With pictures removed, output every record below exactly as written.

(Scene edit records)
-- Opening Marker --
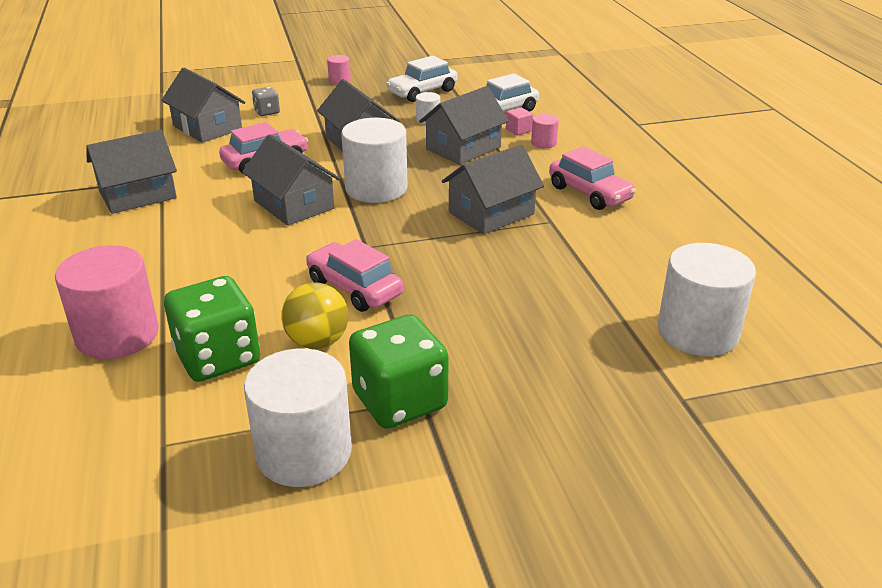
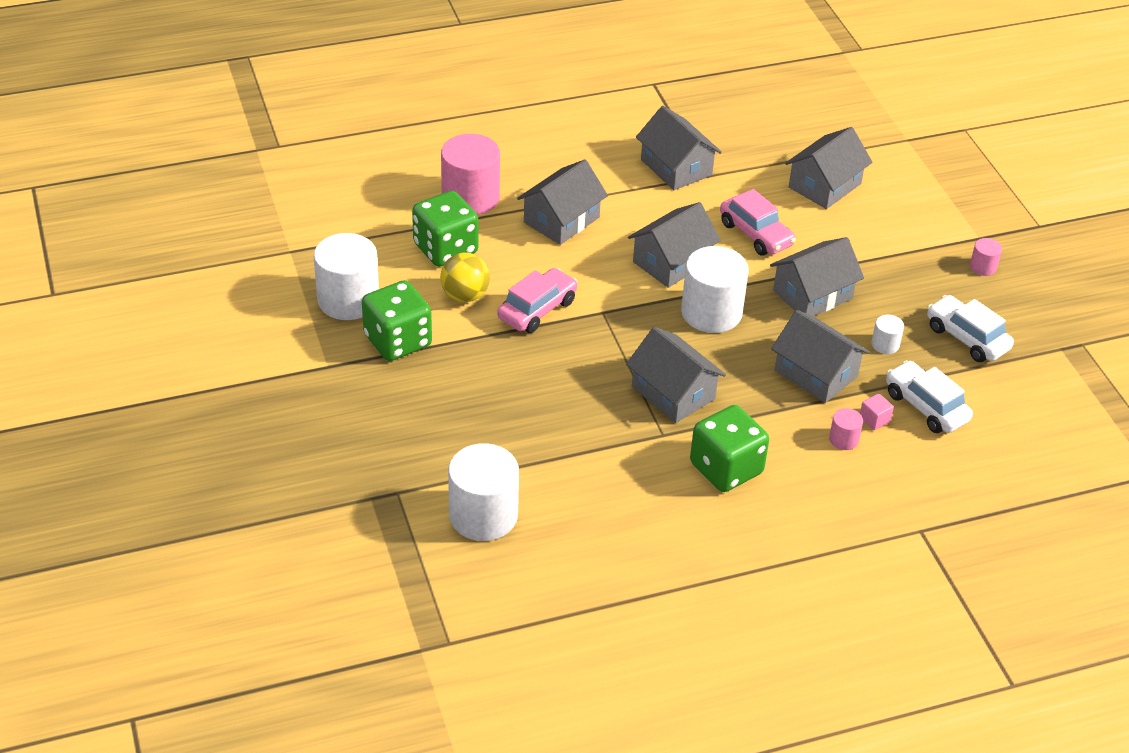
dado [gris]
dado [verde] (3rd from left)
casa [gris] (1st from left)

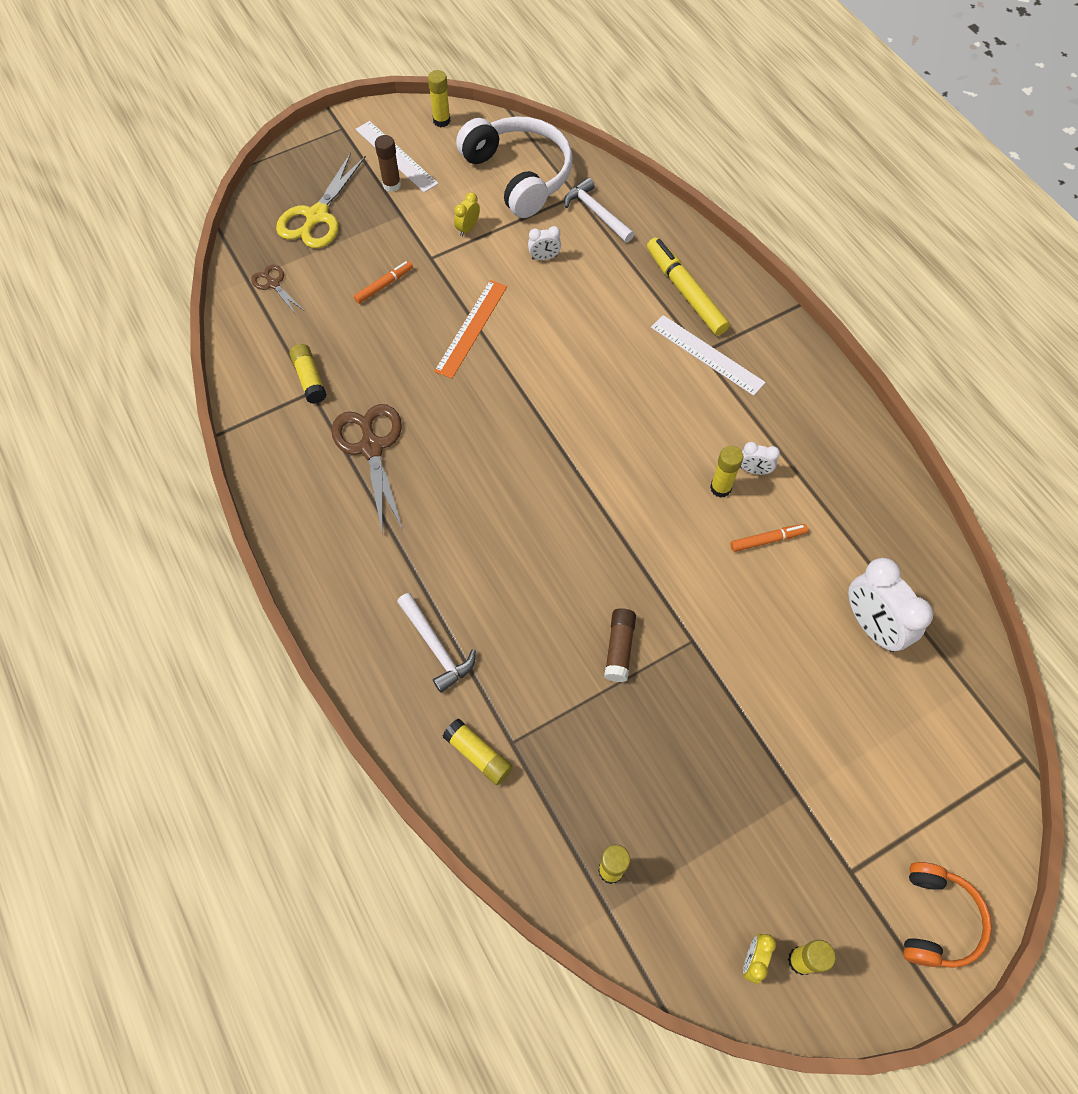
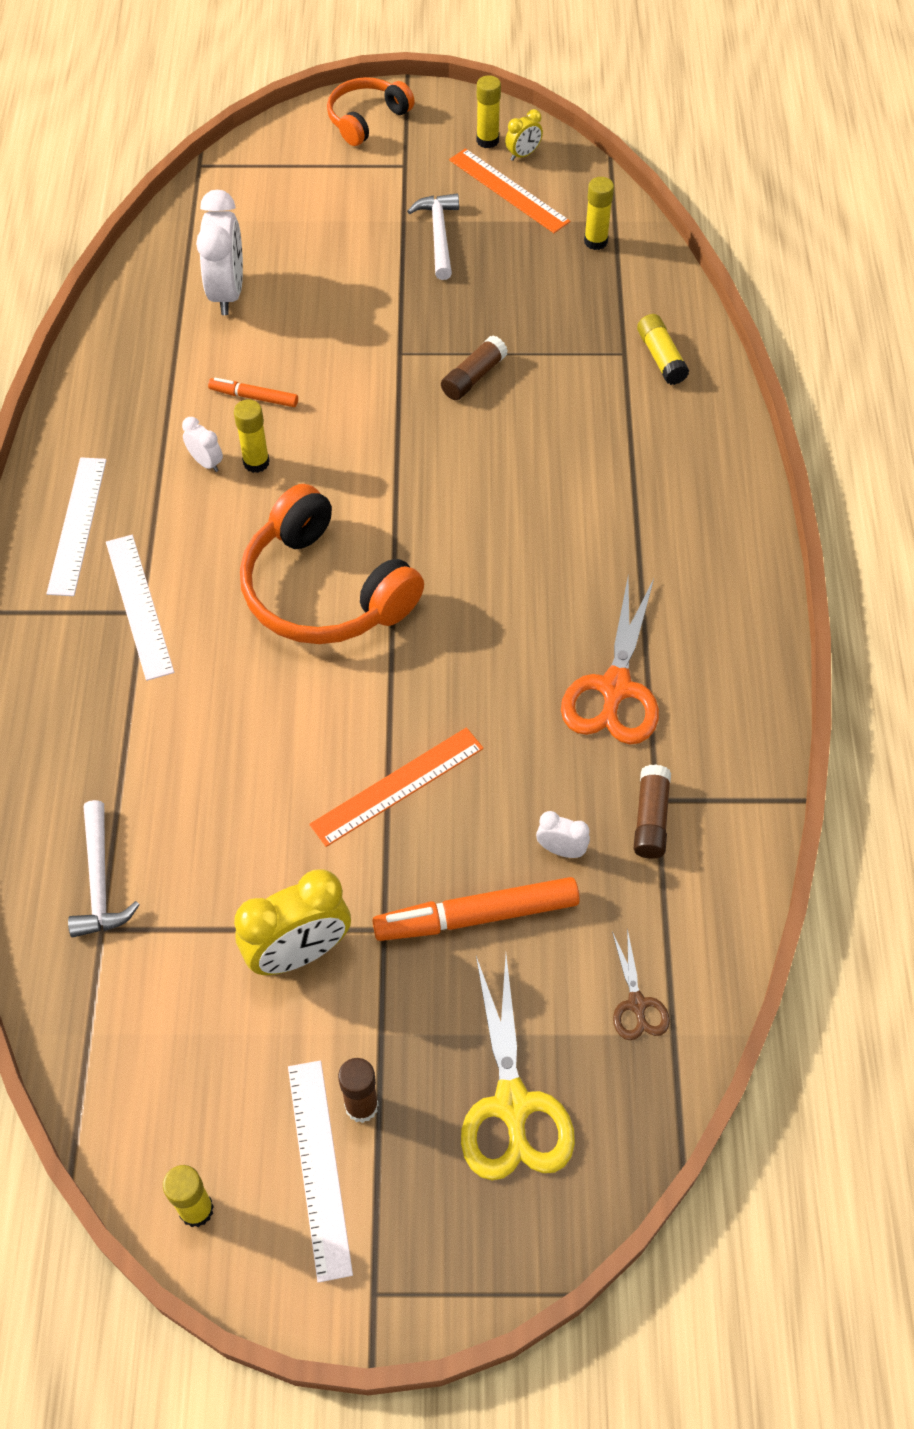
auriculares [blanco]
tijeras [amarillo]
despertador [amarillo] (1st from left)
despertador [blanco] (3rd from left)
rotulador [amarillo]
rotulador [naranja] (2nd from left)
barra de pegamento [marrón] (3rd from left)
tijeras [naranja]
martillo [blanco] (2nd from left)
regla [naranja] (2nd from left)
regla [blanco] (1st from left)
auriculares [naranja] (1st from left)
-- Closing Marker --
*Response below*:
dado [gris]
dado [verde] (3rd from left)
casa [gris] (1st from left)

auriculares [blanco]
tijeras [amarillo]
despertador [amarillo] (1st from left)
despertador [blanco] (3rd from left)
rotulador [amarillo]
rotulador [naranja] (2nd from left)
barra de pegamento [marrón] (3rd from left)
tijeras [naranja]
martillo [blanco] (2nd from left)
regla [naranja] (2nd from left)
regla [blanco] (1st from left)
auriculares [naranja] (1st from left)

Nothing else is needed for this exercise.